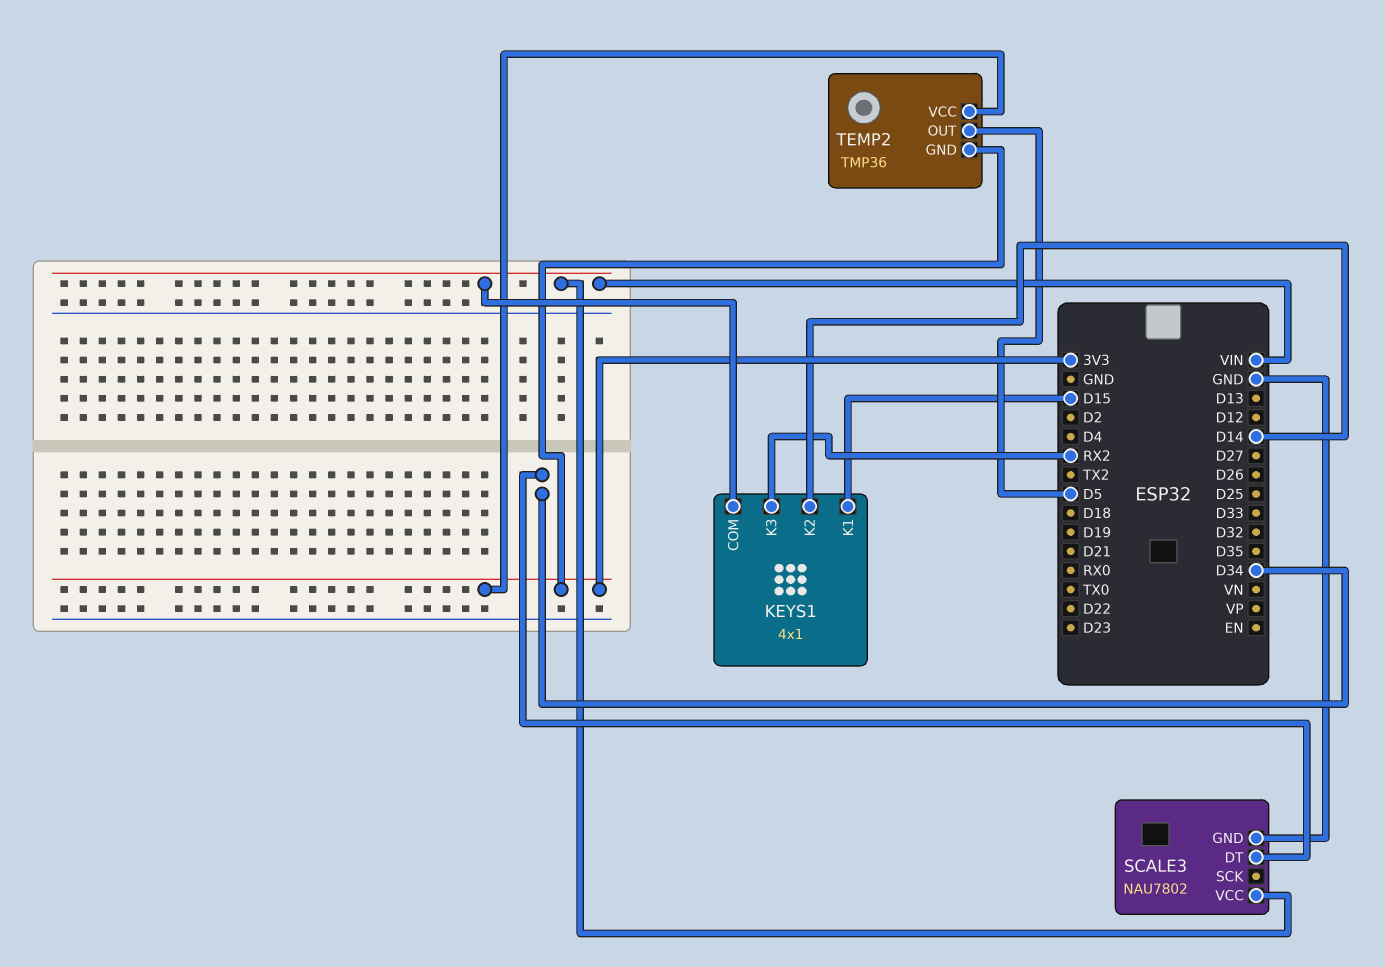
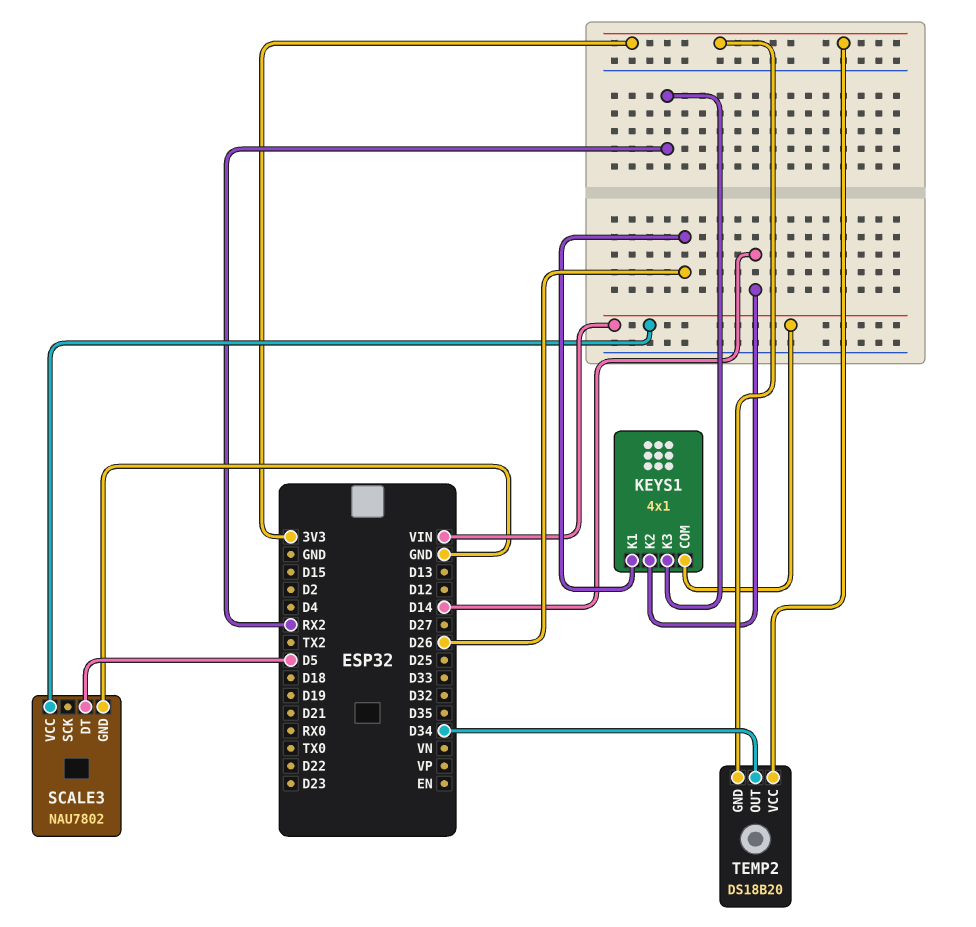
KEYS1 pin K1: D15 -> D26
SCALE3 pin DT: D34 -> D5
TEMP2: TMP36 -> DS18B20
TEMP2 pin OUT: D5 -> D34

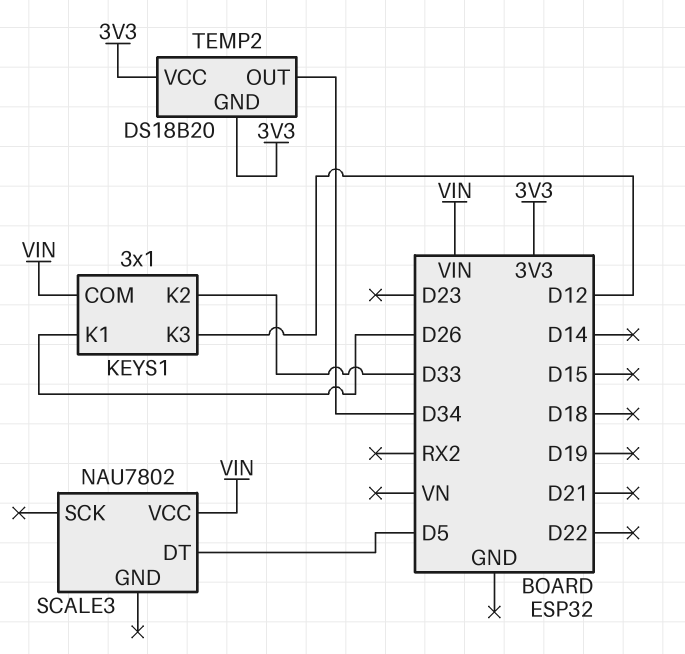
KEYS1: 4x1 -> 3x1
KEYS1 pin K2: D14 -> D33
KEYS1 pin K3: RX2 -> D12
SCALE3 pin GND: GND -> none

---

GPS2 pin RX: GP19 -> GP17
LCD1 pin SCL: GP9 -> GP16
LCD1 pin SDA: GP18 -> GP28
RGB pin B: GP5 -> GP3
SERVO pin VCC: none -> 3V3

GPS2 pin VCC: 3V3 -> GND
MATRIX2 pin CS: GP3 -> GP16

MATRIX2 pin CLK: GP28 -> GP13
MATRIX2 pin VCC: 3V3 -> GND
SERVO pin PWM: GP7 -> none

Exercise: Above are records; repeat only the lines from the line with "KEYS1 pin K1: D15 -> D26" through the line with "SCALE3 pin GND: GND -> none", and leave pictures out.

Reply:
KEYS1 pin K1: D15 -> D26
SCALE3 pin DT: D34 -> D5
TEMP2: TMP36 -> DS18B20
TEMP2 pin OUT: D5 -> D34

KEYS1: 4x1 -> 3x1
KEYS1 pin K2: D14 -> D33
KEYS1 pin K3: RX2 -> D12
SCALE3 pin GND: GND -> none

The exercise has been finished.